▸ What the task requires:
Your answer must be an exact copy of every record.

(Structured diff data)
------------------------------

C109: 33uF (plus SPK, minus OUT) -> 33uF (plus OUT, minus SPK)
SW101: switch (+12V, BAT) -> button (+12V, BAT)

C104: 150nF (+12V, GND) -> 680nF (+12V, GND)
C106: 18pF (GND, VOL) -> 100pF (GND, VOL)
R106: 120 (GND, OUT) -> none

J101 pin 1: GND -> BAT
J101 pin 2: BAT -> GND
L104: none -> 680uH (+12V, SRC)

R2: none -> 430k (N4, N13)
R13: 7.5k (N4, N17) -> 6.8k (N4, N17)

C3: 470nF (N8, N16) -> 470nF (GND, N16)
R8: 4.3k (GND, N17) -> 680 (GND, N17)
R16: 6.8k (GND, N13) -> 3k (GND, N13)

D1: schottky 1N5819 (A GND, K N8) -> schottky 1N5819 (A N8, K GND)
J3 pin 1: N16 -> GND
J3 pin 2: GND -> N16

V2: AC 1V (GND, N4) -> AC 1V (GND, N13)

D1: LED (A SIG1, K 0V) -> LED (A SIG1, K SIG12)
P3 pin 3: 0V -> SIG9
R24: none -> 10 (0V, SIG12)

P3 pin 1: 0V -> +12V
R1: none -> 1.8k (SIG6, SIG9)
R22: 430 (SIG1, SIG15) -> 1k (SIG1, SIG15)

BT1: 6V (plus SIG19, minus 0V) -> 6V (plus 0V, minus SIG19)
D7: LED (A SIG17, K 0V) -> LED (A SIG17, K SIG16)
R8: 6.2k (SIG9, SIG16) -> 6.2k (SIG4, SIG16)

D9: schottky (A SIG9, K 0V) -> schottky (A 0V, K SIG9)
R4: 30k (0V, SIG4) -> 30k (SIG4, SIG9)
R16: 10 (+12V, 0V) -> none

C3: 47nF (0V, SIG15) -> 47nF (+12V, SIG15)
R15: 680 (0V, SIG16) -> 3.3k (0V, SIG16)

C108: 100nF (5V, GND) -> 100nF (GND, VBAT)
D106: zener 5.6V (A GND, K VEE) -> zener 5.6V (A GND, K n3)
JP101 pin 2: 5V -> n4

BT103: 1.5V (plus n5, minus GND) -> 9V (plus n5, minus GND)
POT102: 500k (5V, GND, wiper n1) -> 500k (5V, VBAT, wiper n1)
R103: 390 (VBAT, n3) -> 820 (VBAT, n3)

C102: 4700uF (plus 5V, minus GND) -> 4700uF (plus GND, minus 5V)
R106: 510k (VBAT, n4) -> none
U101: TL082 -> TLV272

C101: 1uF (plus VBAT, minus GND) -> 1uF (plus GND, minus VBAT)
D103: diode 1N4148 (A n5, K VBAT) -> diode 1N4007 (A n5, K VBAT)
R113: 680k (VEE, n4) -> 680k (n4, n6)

------------------------------

▸ Written answer:
C109: 33uF (plus SPK, minus OUT) -> 33uF (plus OUT, minus SPK)
SW101: switch (+12V, BAT) -> button (+12V, BAT)

C104: 150nF (+12V, GND) -> 680nF (+12V, GND)
C106: 18pF (GND, VOL) -> 100pF (GND, VOL)
R106: 120 (GND, OUT) -> none

J101 pin 1: GND -> BAT
J101 pin 2: BAT -> GND
L104: none -> 680uH (+12V, SRC)

R2: none -> 430k (N4, N13)
R13: 7.5k (N4, N17) -> 6.8k (N4, N17)

C3: 470nF (N8, N16) -> 470nF (GND, N16)
R8: 4.3k (GND, N17) -> 680 (GND, N17)
R16: 6.8k (GND, N13) -> 3k (GND, N13)

D1: schottky 1N5819 (A GND, K N8) -> schottky 1N5819 (A N8, K GND)
J3 pin 1: N16 -> GND
J3 pin 2: GND -> N16

V2: AC 1V (GND, N4) -> AC 1V (GND, N13)

D1: LED (A SIG1, K 0V) -> LED (A SIG1, K SIG12)
P3 pin 3: 0V -> SIG9
R24: none -> 10 (0V, SIG12)

P3 pin 1: 0V -> +12V
R1: none -> 1.8k (SIG6, SIG9)
R22: 430 (SIG1, SIG15) -> 1k (SIG1, SIG15)

BT1: 6V (plus SIG19, minus 0V) -> 6V (plus 0V, minus SIG19)
D7: LED (A SIG17, K 0V) -> LED (A SIG17, K SIG16)
R8: 6.2k (SIG9, SIG16) -> 6.2k (SIG4, SIG16)

D9: schottky (A SIG9, K 0V) -> schottky (A 0V, K SIG9)
R4: 30k (0V, SIG4) -> 30k (SIG4, SIG9)
R16: 10 (+12V, 0V) -> none

C3: 47nF (0V, SIG15) -> 47nF (+12V, SIG15)
R15: 680 (0V, SIG16) -> 3.3k (0V, SIG16)

C108: 100nF (5V, GND) -> 100nF (GND, VBAT)
D106: zener 5.6V (A GND, K VEE) -> zener 5.6V (A GND, K n3)
JP101 pin 2: 5V -> n4

BT103: 1.5V (plus n5, minus GND) -> 9V (plus n5, minus GND)
POT102: 500k (5V, GND, wiper n1) -> 500k (5V, VBAT, wiper n1)
R103: 390 (VBAT, n3) -> 820 (VBAT, n3)

C102: 4700uF (plus 5V, minus GND) -> 4700uF (plus GND, minus 5V)
R106: 510k (VBAT, n4) -> none
U101: TL082 -> TLV272

C101: 1uF (plus VBAT, minus GND) -> 1uF (plus GND, minus VBAT)
D103: diode 1N4148 (A n5, K VBAT) -> diode 1N4007 (A n5, K VBAT)
R113: 680k (VEE, n4) -> 680k (n4, n6)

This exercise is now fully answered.